**TASK DIRECTIONS**
Reproduce the material with every "coordinate" renamed to "location", leaving everything else untouched. Omit the pictures from your answer.

Records for locating described items
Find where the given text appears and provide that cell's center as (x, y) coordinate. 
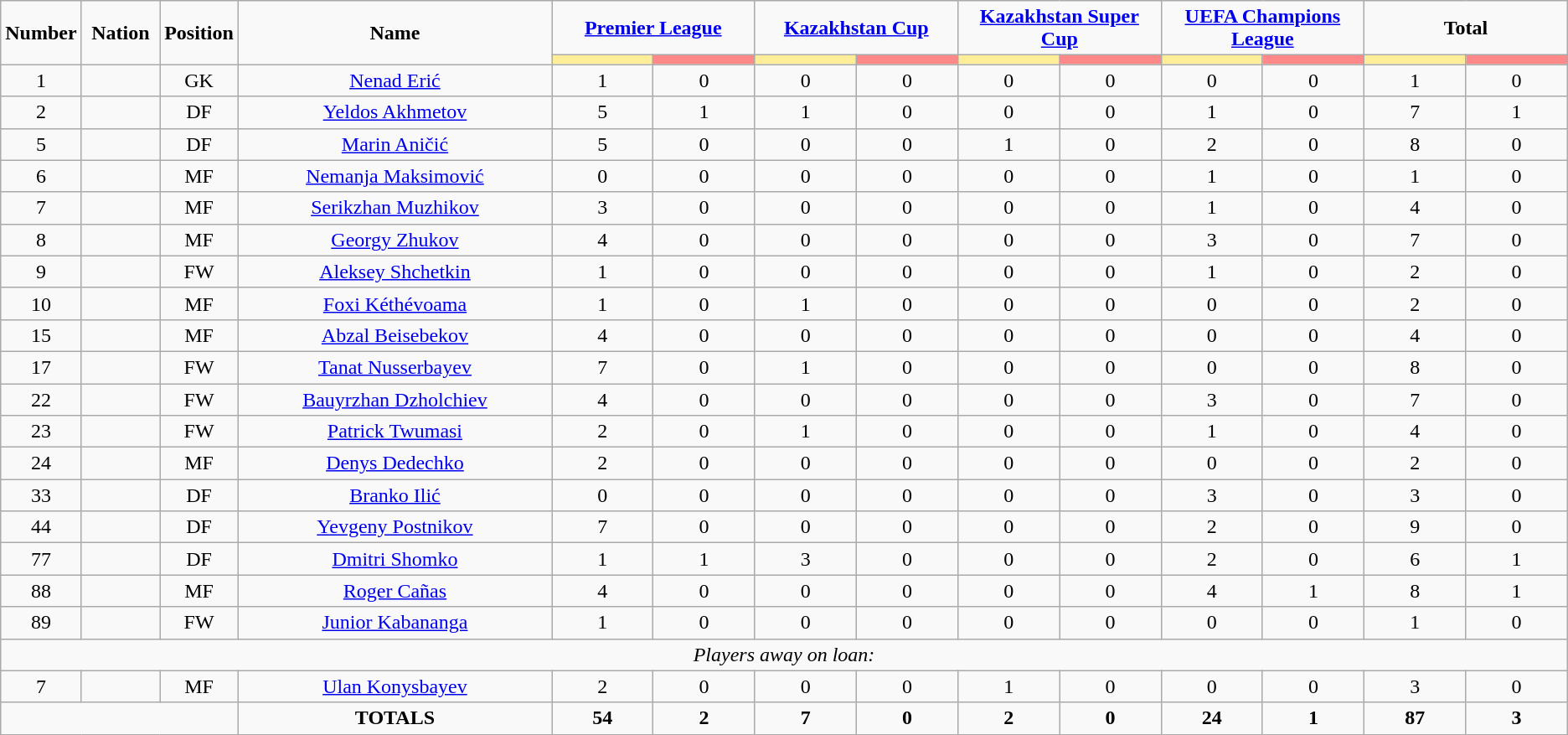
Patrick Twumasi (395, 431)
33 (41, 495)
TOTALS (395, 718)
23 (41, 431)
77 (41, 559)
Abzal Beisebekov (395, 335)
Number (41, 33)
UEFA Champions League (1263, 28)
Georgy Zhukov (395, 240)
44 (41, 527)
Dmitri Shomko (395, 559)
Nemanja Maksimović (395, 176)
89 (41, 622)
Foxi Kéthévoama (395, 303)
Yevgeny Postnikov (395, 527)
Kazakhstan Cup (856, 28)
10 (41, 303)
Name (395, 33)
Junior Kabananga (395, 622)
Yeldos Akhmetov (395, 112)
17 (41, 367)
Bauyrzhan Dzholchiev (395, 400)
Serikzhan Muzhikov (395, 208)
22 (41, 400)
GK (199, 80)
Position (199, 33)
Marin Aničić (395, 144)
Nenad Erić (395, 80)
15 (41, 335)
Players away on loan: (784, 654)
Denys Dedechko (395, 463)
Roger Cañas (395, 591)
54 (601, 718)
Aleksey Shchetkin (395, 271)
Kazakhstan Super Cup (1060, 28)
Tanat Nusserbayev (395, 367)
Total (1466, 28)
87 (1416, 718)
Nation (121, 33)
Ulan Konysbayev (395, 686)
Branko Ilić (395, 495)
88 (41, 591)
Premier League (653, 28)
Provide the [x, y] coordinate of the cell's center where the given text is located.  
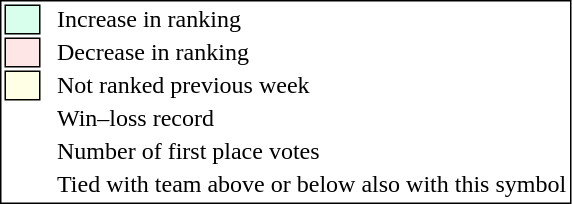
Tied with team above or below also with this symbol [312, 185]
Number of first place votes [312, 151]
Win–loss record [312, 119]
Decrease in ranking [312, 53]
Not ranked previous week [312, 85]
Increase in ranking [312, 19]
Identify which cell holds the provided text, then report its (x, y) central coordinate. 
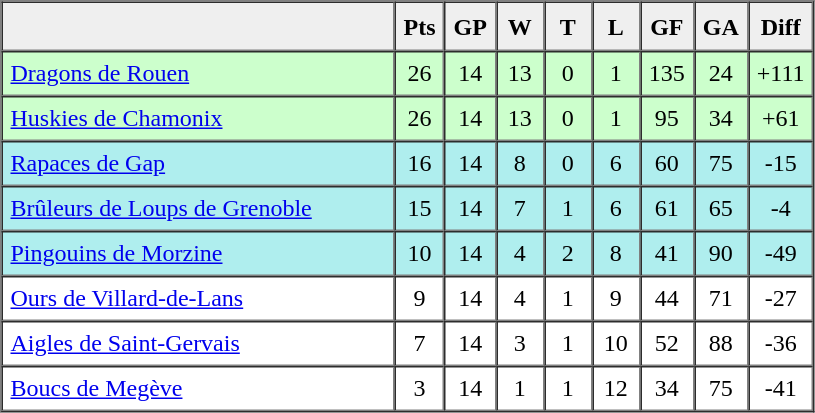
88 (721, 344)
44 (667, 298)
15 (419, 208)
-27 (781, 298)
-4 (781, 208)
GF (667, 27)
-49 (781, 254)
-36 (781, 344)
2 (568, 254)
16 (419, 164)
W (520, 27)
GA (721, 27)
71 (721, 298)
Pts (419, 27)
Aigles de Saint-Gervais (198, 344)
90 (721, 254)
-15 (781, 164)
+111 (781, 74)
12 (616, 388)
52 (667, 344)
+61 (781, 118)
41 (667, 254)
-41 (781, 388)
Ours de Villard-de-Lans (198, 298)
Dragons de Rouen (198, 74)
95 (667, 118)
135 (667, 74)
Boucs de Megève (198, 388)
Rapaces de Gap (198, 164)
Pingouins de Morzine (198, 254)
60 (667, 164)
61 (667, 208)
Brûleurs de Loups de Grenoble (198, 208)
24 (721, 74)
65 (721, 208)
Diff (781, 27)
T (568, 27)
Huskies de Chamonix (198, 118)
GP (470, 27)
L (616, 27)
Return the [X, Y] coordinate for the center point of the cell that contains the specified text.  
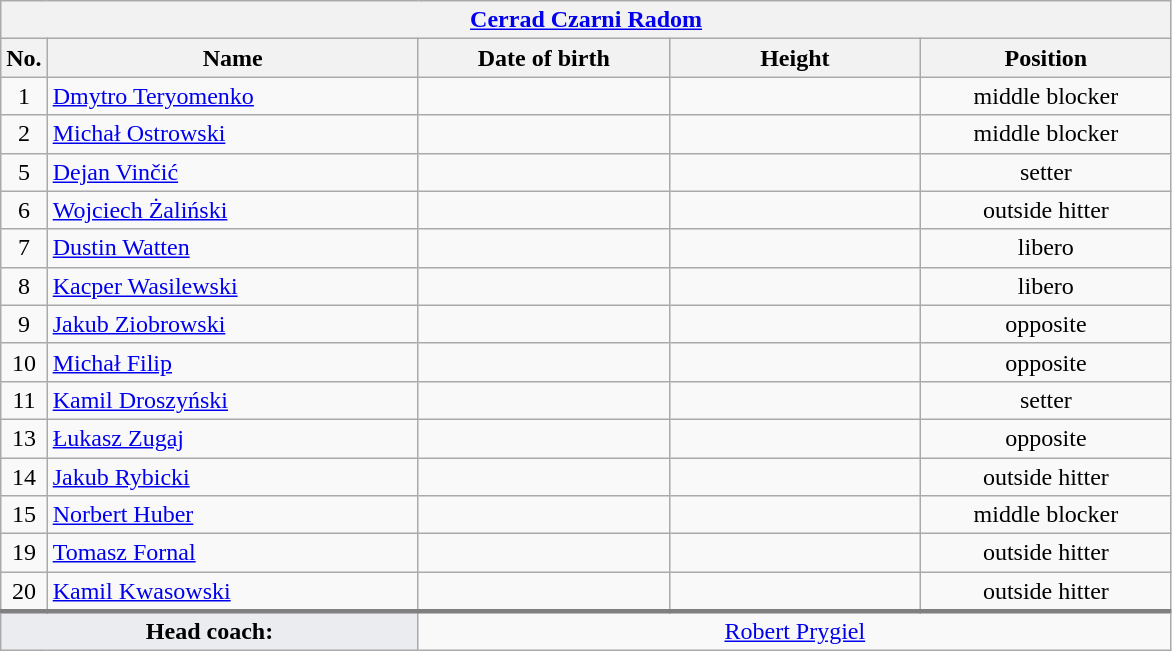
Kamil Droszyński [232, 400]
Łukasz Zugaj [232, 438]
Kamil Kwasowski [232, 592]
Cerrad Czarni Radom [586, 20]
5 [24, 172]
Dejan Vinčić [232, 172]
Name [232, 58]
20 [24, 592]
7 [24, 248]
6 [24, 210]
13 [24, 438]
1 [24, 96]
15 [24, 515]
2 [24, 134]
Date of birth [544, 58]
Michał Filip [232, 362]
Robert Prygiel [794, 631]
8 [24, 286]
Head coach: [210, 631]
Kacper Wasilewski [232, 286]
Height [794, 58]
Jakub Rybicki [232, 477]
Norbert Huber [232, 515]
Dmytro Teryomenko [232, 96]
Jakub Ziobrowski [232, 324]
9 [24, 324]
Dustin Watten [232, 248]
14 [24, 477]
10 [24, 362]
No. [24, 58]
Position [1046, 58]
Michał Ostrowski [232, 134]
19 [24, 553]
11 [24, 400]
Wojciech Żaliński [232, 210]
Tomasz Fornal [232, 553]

**WORKED ANSWER**
Find where the given text appears and provide that cell's center as (x, y) location. 
Patrick Twumasi (395, 431)
33 (41, 495)
TOTALS (395, 718)
23 (41, 431)
77 (41, 559)
Abzal Beisebekov (395, 335)
Number (41, 33)
UEFA Champions League (1263, 28)
Georgy Zhukov (395, 240)
44 (41, 527)
Dmitri Shomko (395, 559)
Nemanja Maksimović (395, 176)
89 (41, 622)
Foxi Kéthévoama (395, 303)
Yevgeny Postnikov (395, 527)
Kazakhstan Cup (856, 28)
10 (41, 303)
Name (395, 33)
Junior Kabananga (395, 622)
Yeldos Akhmetov (395, 112)
17 (41, 367)
Bauyrzhan Dzholchiev (395, 400)
Serikzhan Muzhikov (395, 208)
22 (41, 400)
GK (199, 80)
Position (199, 33)
Marin Aničić (395, 144)
Nenad Erić (395, 80)
15 (41, 335)
Players away on loan: (784, 654)
Denys Dedechko (395, 463)
Roger Cañas (395, 591)
54 (601, 718)
Aleksey Shchetkin (395, 271)
Kazakhstan Super Cup (1060, 28)
Tanat Nusserbayev (395, 367)
Total (1466, 28)
87 (1416, 718)
Nation (121, 33)
Ulan Konysbayev (395, 686)
Branko Ilić (395, 495)
88 (41, 591)
Premier League (653, 28)
Provide the [x, y] location of the cell's center where the given text is located.  
Tied with team above or below also with this symbol [312, 185]
Number of first place votes [312, 151]
Win–loss record [312, 119]
Decrease in ranking [312, 53]
Not ranked previous week [312, 85]
Increase in ranking [312, 19]
Identify which cell holds the provided text, then report its (x, y) central location. 
88 (721, 344)
44 (667, 298)
15 (419, 208)
-27 (781, 298)
-4 (781, 208)
GF (667, 27)
-49 (781, 254)
-36 (781, 344)
2 (568, 254)
16 (419, 164)
W (520, 27)
GA (721, 27)
71 (721, 298)
Pts (419, 27)
Aigles de Saint-Gervais (198, 344)
90 (721, 254)
-15 (781, 164)
+111 (781, 74)
12 (616, 388)
52 (667, 344)
+61 (781, 118)
41 (667, 254)
-41 (781, 388)
Ours de Villard-de-Lans (198, 298)
Dragons de Rouen (198, 74)
95 (667, 118)
135 (667, 74)
Boucs de Megève (198, 388)
Rapaces de Gap (198, 164)
Pingouins de Morzine (198, 254)
60 (667, 164)
61 (667, 208)
Brûleurs de Loups de Grenoble (198, 208)
24 (721, 74)
65 (721, 208)
Diff (781, 27)
T (568, 27)
Huskies de Chamonix (198, 118)
GP (470, 27)
L (616, 27)
Return the [X, Y] location for the center point of the cell that contains the specified text.  
Kamil Droszyński [232, 400]
Łukasz Zugaj [232, 438]
Kamil Kwasowski [232, 592]
Cerrad Czarni Radom [586, 20]
5 [24, 172]
Dejan Vinčić [232, 172]
Name [232, 58]
20 [24, 592]
7 [24, 248]
6 [24, 210]
13 [24, 438]
1 [24, 96]
15 [24, 515]
2 [24, 134]
Date of birth [544, 58]
Michał Filip [232, 362]
Robert Prygiel [794, 631]
8 [24, 286]
Head coach: [210, 631]
Kacper Wasilewski [232, 286]
Height [794, 58]
Jakub Rybicki [232, 477]
Norbert Huber [232, 515]
Dmytro Teryomenko [232, 96]
Jakub Ziobrowski [232, 324]
9 [24, 324]
Dustin Watten [232, 248]
14 [24, 477]
10 [24, 362]
No. [24, 58]
Position [1046, 58]
Michał Ostrowski [232, 134]
19 [24, 553]
11 [24, 400]
Wojciech Żaliński [232, 210]
Tomasz Fornal [232, 553]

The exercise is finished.